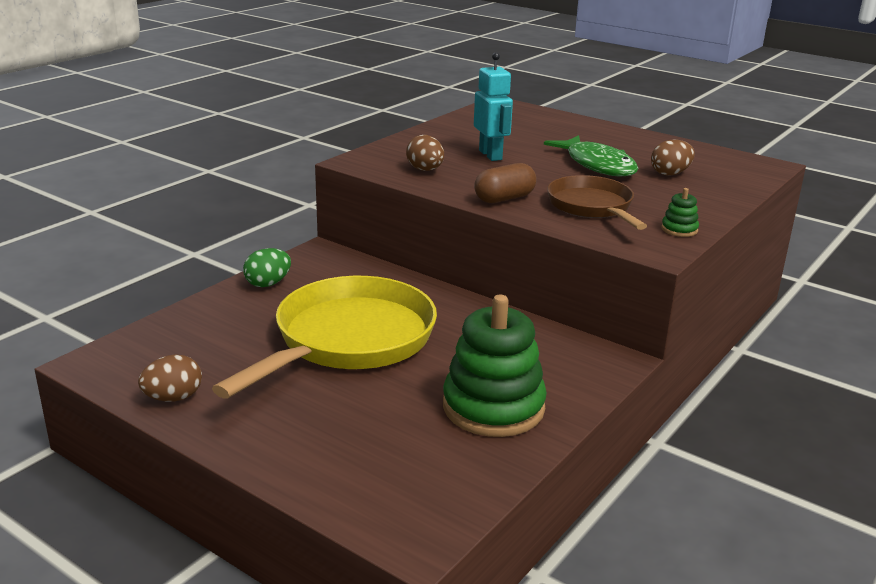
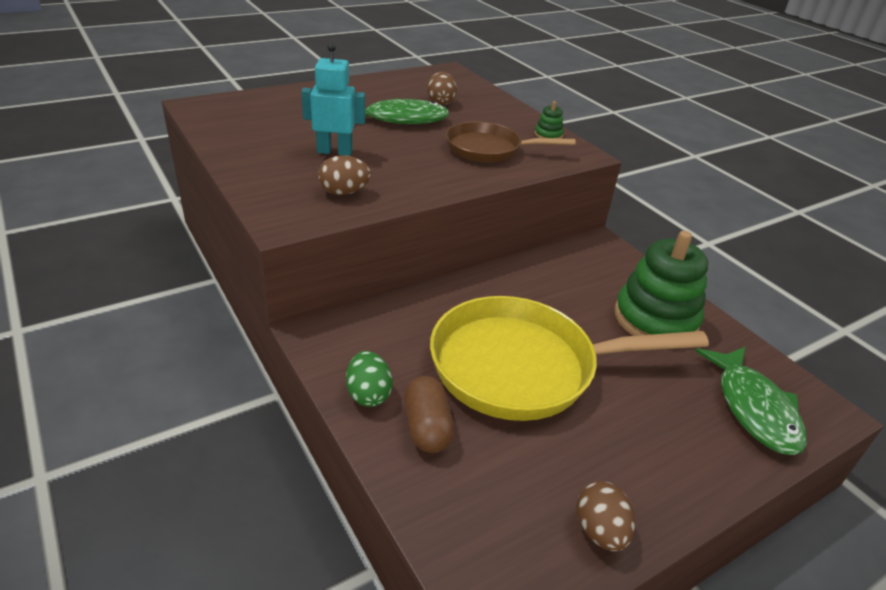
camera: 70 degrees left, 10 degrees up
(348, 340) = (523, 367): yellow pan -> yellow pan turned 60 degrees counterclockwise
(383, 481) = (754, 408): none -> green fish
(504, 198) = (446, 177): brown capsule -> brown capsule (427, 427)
--
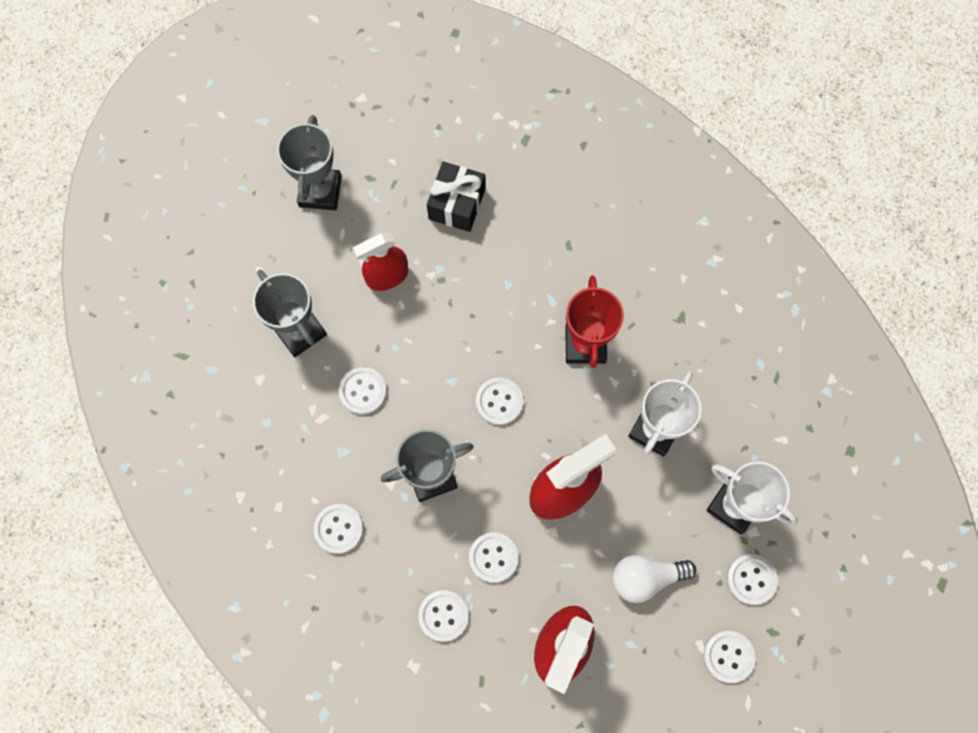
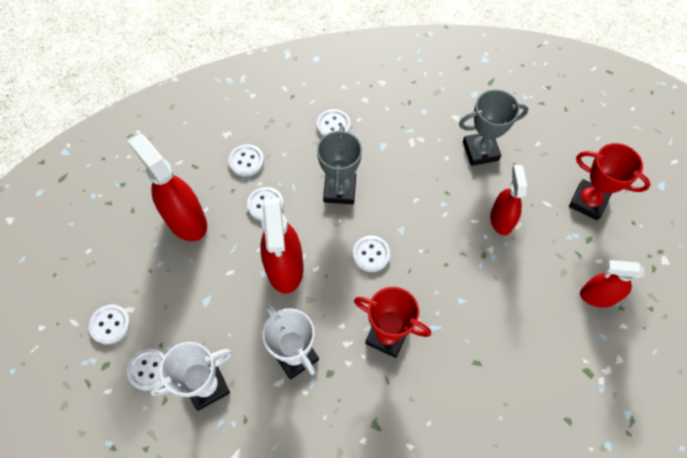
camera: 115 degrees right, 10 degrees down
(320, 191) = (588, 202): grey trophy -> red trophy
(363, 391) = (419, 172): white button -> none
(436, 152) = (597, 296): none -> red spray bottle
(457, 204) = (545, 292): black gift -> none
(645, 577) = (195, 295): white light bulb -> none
...
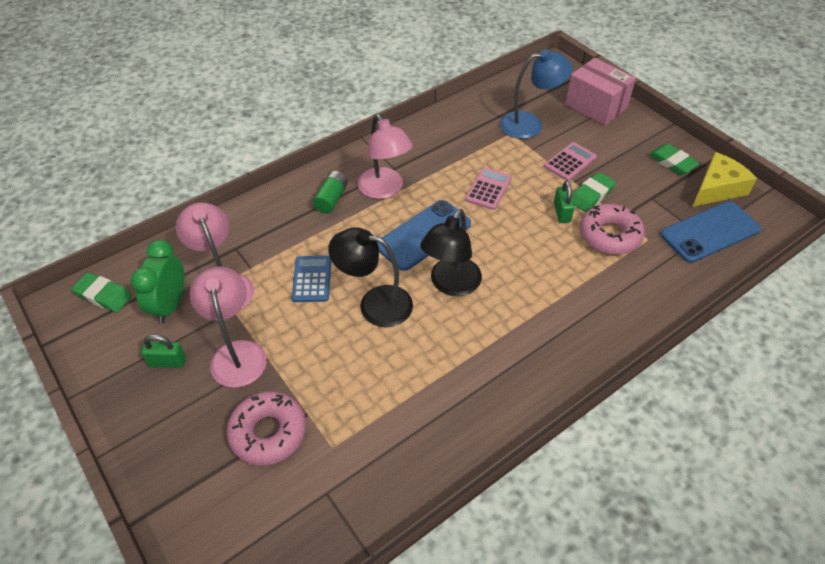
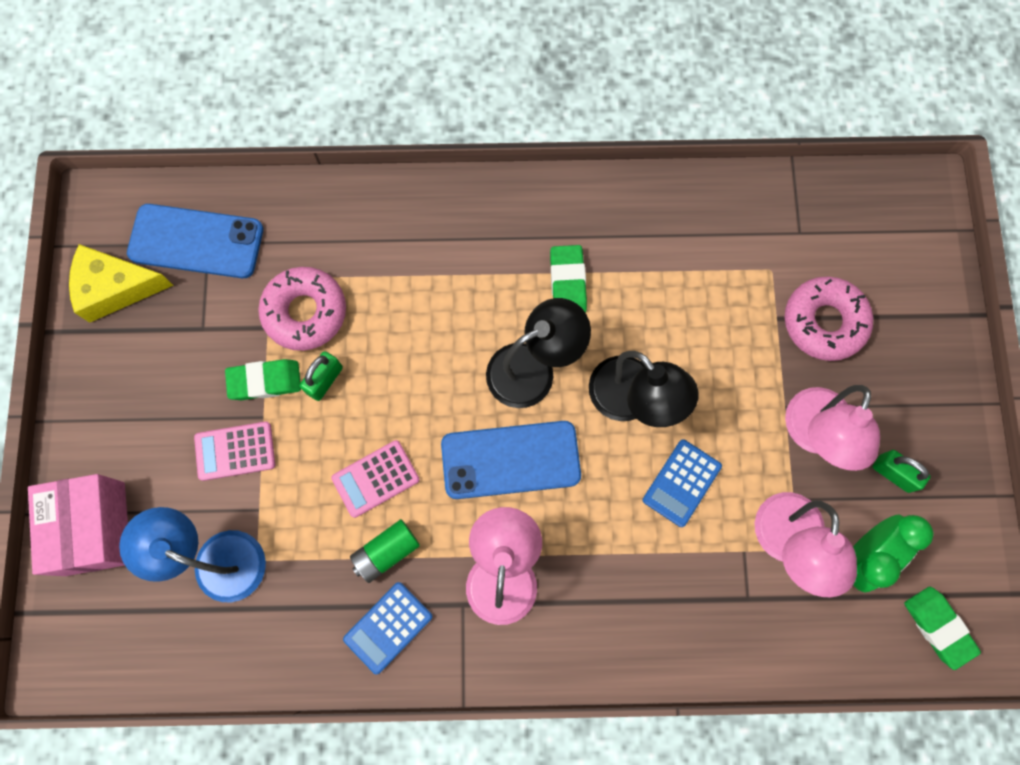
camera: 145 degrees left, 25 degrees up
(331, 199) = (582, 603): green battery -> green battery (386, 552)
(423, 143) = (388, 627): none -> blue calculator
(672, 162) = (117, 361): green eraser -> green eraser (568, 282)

Problem requirements –
Once the line with "camera: 70 degrees left, 10 degrees up" is found in the records above, print exactly that line and every line after it through the line with "(504, 198) = (446, 177): brown".

Task answer –
camera: 70 degrees left, 10 degrees up
(348, 340) = (523, 367): yellow pan -> yellow pan turned 60 degrees counterclockwise
(383, 481) = (754, 408): none -> green fish
(504, 198) = (446, 177): brown capsule -> brown capsule (427, 427)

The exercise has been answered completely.